REQUIREMENT: Through the end of the data below, output every line exactly, beginning with the line that contains "R2: none -> 33k (GND, N7)".
MATERIAL PROVIDED Start Marker
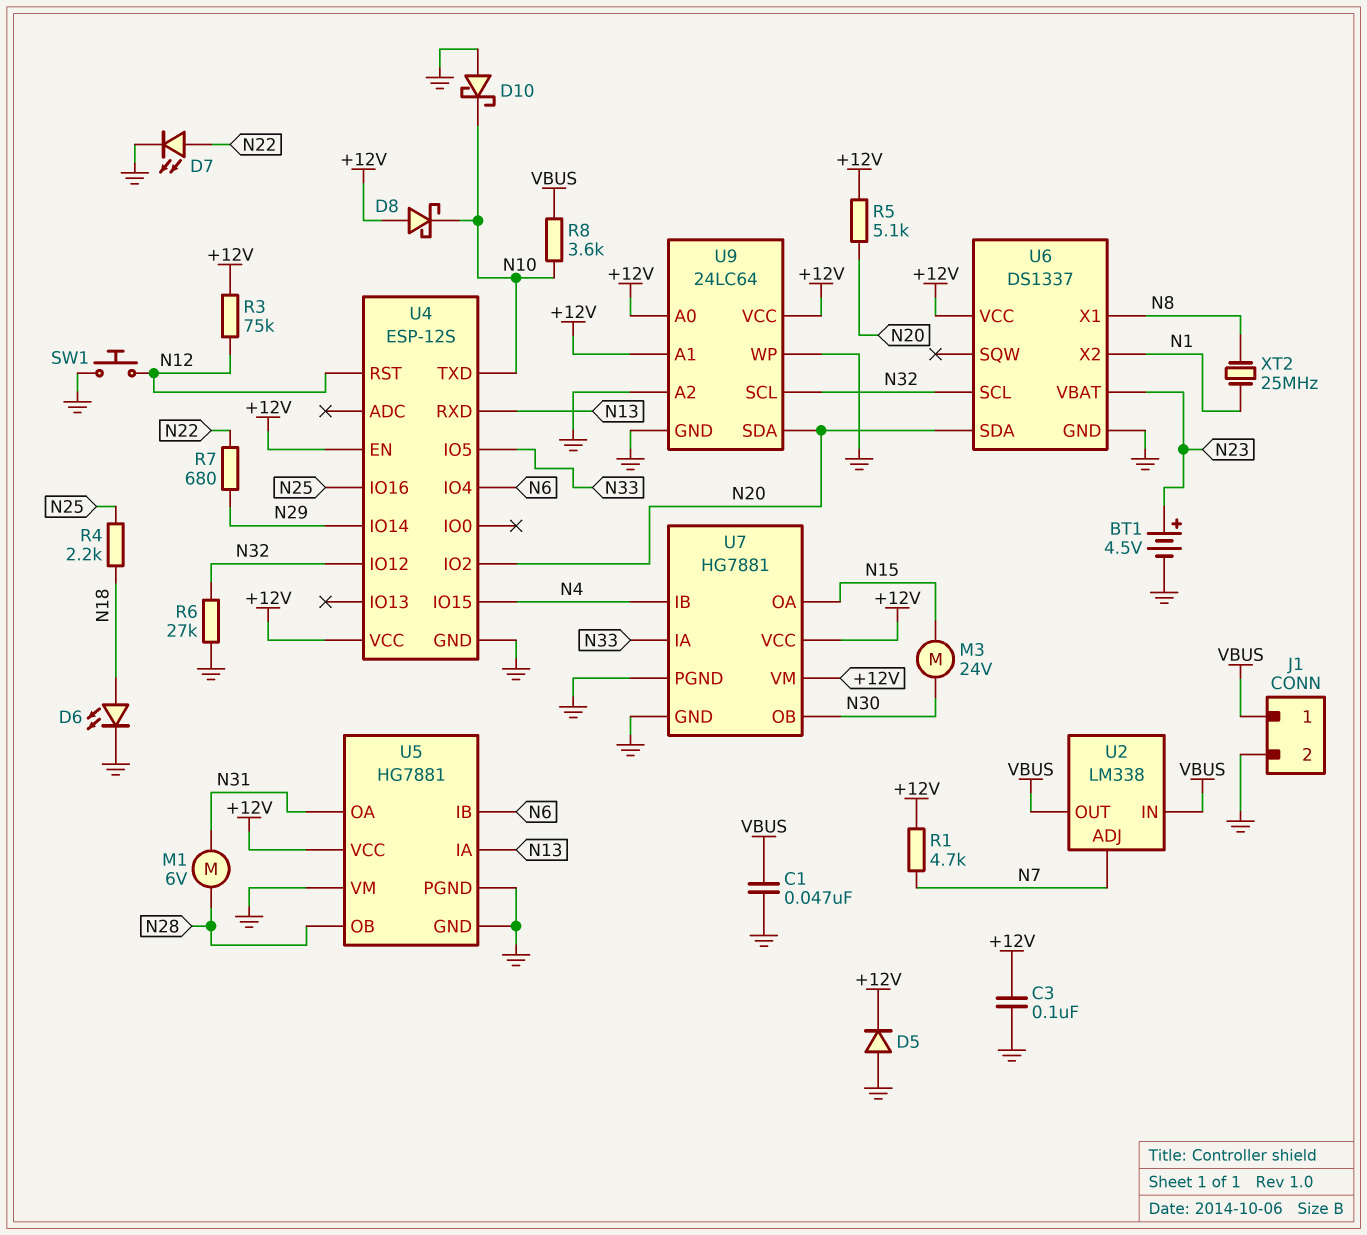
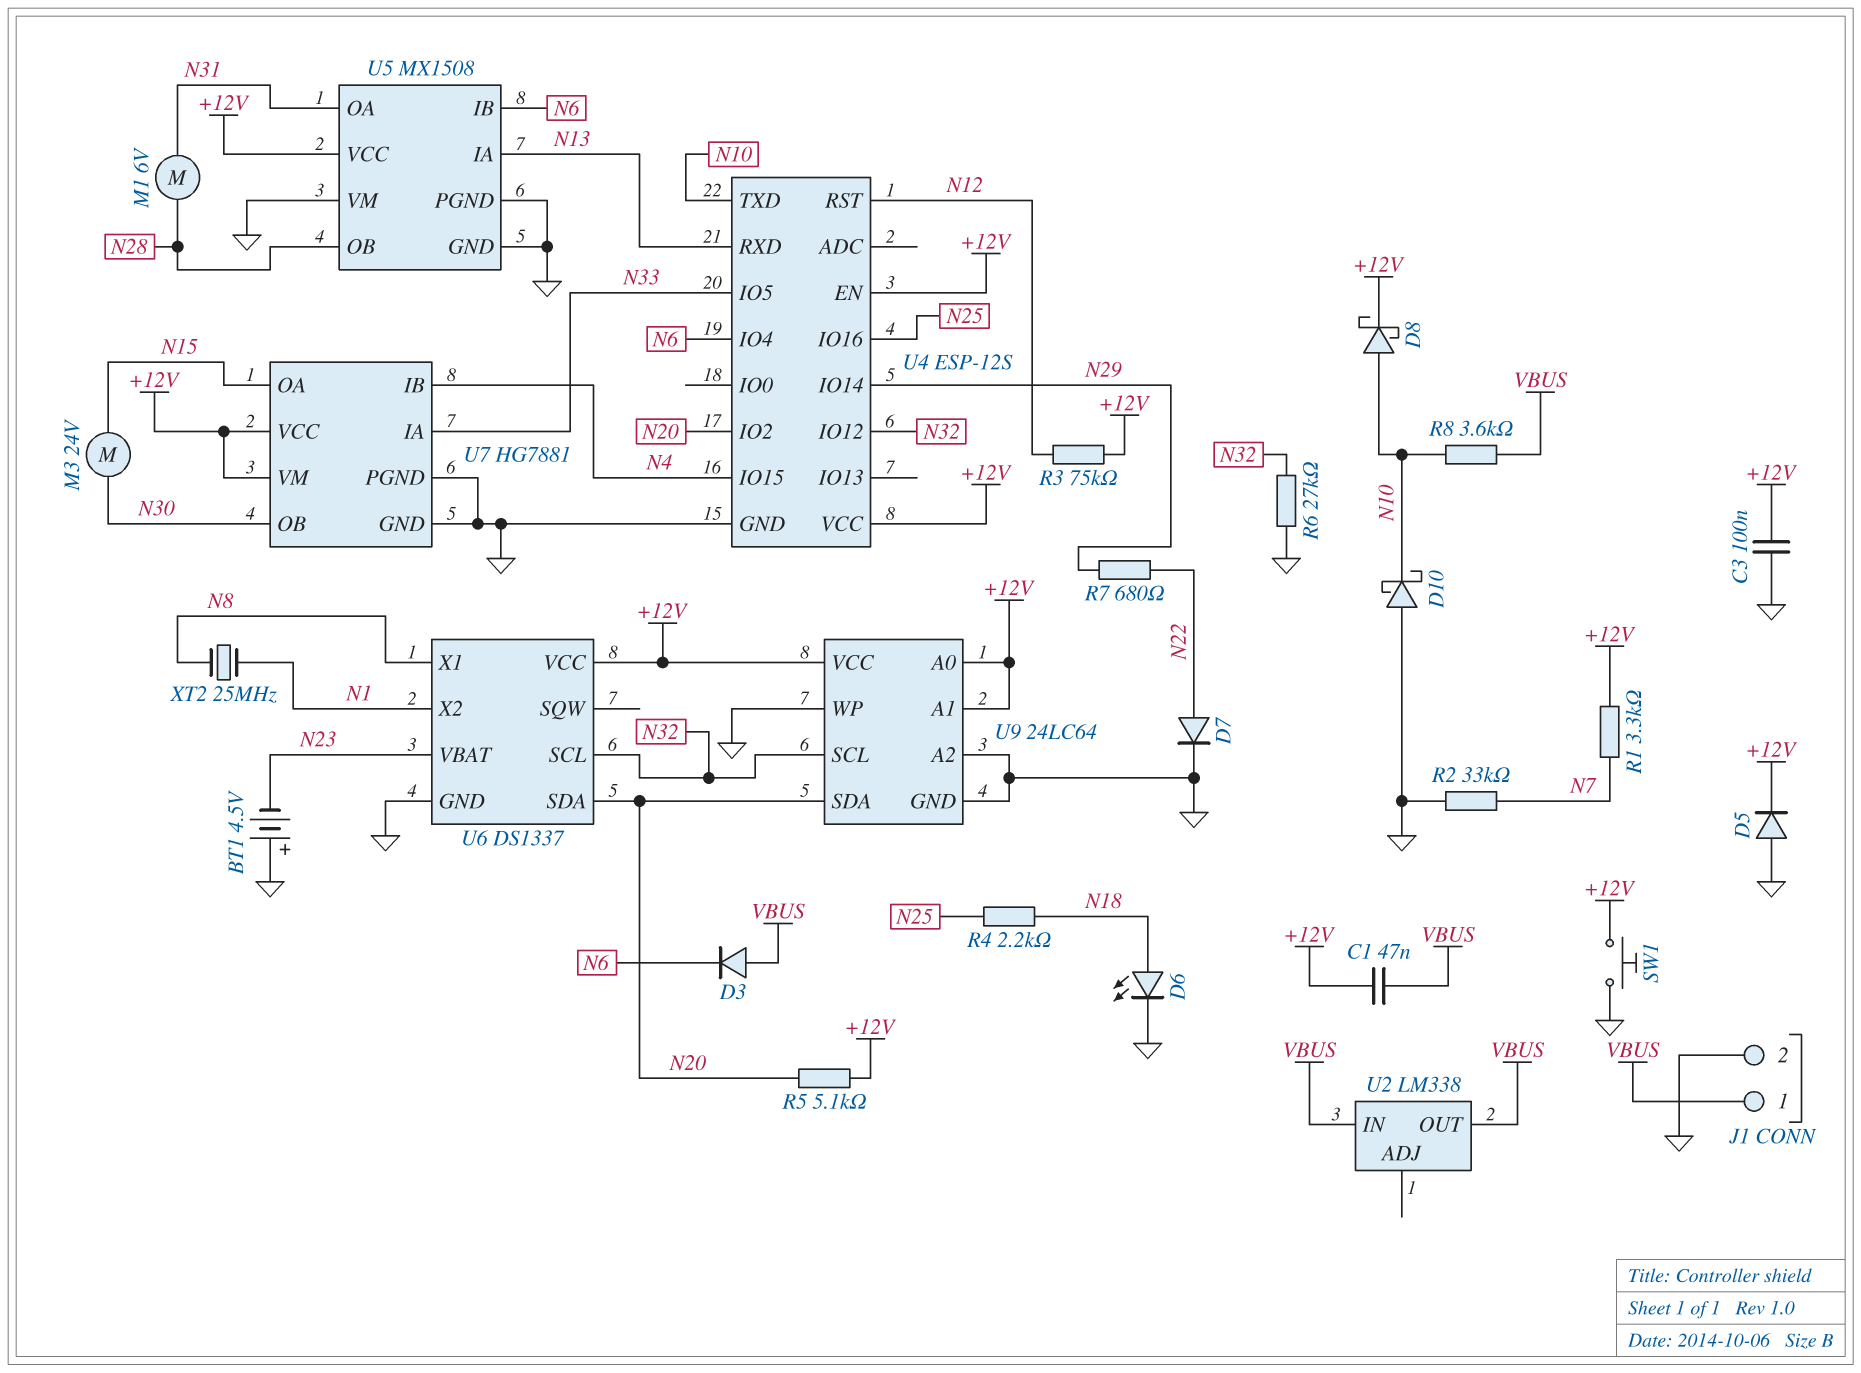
BT1: 4.5V (plus N23, minus GND) -> 4.5V (plus GND, minus N23)
C1: 47nF (GND, VBUS) -> 47nF (+12V, VBUS)
D3: none -> diode (A VBUS, K N6)
D7: LED (A N22, K GND) -> diode (A N22, K GND)
D8: schottky (A +12V, K N10) -> schottky (A N10, K +12V)
R1: 4.7k (+12V, N7) -> 3.3k (+12V, N7)
R2: none -> 33k (GND, N7)
SW1: button (GND, N12) -> button (+12V, GND)
U2 pin ADJ: N7 -> none
U5: HG7881 -> MX1508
MATERIAL PROVIDED End Marker
YOUR RESPONSE:
R2: none -> 33k (GND, N7)
SW1: button (GND, N12) -> button (+12V, GND)
U2 pin ADJ: N7 -> none
U5: HG7881 -> MX1508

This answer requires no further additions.